OBJECTIVE:
Reproduce the rows word for word, starting at the line that contains "Locate an element" and ending at the line that contains "The blue water at center is to", including both of those lines and leaving out the pictures.

EXTRACTED ENTRIES:
-- start --
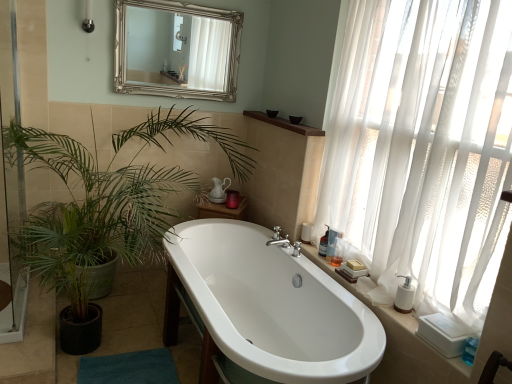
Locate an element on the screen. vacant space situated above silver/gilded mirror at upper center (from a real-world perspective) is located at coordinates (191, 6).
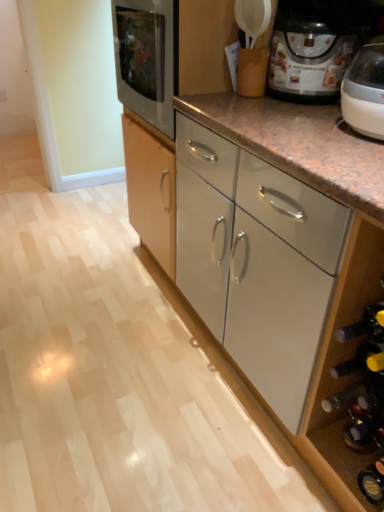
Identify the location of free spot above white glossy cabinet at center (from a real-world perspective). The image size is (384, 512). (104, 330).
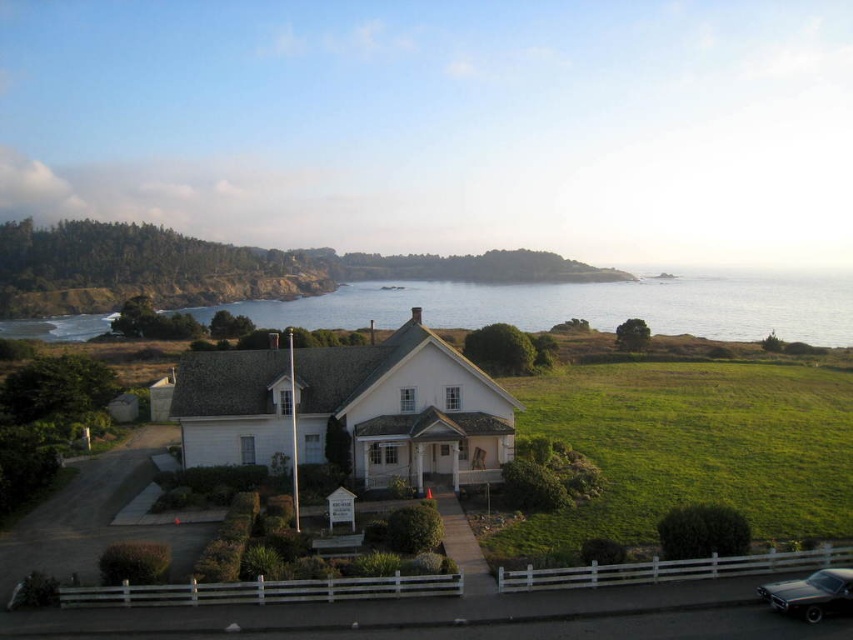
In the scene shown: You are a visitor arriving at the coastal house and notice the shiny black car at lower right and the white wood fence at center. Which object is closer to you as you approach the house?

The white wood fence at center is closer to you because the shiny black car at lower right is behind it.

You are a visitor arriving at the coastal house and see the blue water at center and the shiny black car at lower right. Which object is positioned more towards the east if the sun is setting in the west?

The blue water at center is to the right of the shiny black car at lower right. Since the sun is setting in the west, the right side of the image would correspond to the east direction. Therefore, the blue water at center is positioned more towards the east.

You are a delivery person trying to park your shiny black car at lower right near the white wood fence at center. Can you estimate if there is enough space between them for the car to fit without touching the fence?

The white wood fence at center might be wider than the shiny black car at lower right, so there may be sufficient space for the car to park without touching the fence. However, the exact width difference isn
-- end --
-- start --
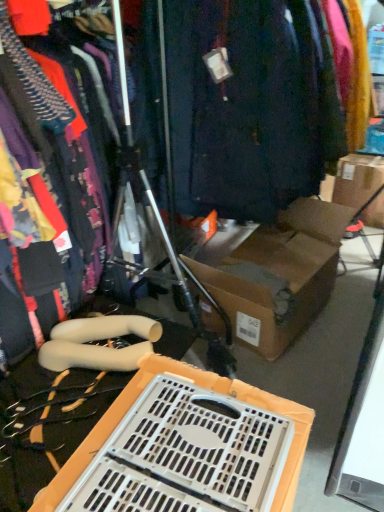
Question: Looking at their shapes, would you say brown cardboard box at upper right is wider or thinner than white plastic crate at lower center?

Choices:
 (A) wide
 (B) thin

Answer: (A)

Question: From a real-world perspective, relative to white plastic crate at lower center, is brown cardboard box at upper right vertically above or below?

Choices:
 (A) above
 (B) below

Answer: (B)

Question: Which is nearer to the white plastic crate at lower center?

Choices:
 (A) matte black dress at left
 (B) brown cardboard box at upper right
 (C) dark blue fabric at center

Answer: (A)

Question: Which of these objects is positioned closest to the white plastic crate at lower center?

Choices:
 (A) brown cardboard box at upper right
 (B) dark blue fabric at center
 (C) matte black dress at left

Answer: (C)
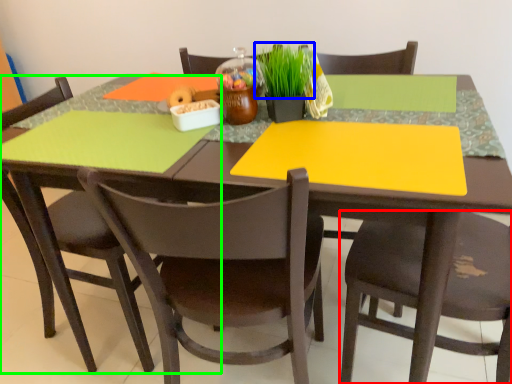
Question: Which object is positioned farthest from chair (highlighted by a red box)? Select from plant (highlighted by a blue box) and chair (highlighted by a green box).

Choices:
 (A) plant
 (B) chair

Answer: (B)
-- end --
-- start --
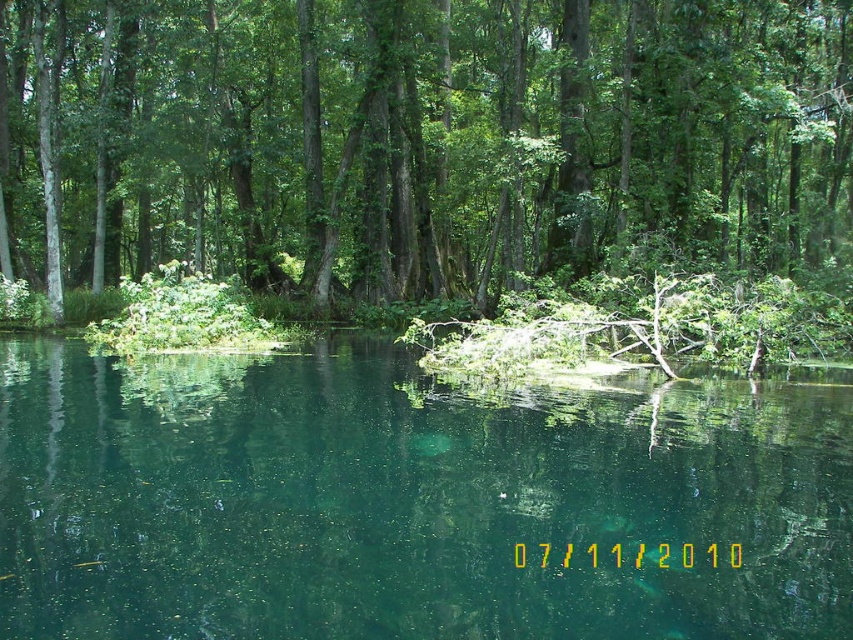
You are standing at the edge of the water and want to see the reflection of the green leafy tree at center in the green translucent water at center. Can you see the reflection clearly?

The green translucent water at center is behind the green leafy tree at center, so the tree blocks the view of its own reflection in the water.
-- end --
ANSWER TO THE TASK:
Locate an element on the screen. vacant space situated above silver/gilded mirror at upper center (from a real-world perspective) is located at coordinates (191, 6).
Identify the location of free spot above white glossy cabinet at center (from a real-world perspective). The image size is (384, 512). (104, 330).
In the scene shown: You are a visitor arriving at the coastal house and notice the shiny black car at lower right and the white wood fence at center. Which object is closer to you as you approach the house?

The white wood fence at center is closer to you because the shiny black car at lower right is behind it.

You are a visitor arriving at the coastal house and see the blue water at center and the shiny black car at lower right. Which object is positioned more towards the east if the sun is setting in the west?

The blue water at center is to the right of the shiny black car at lower right. Since the sun is setting in the west, the right side of the image would correspond to the east direction. Therefore, the blue water at center is positioned more towards the east.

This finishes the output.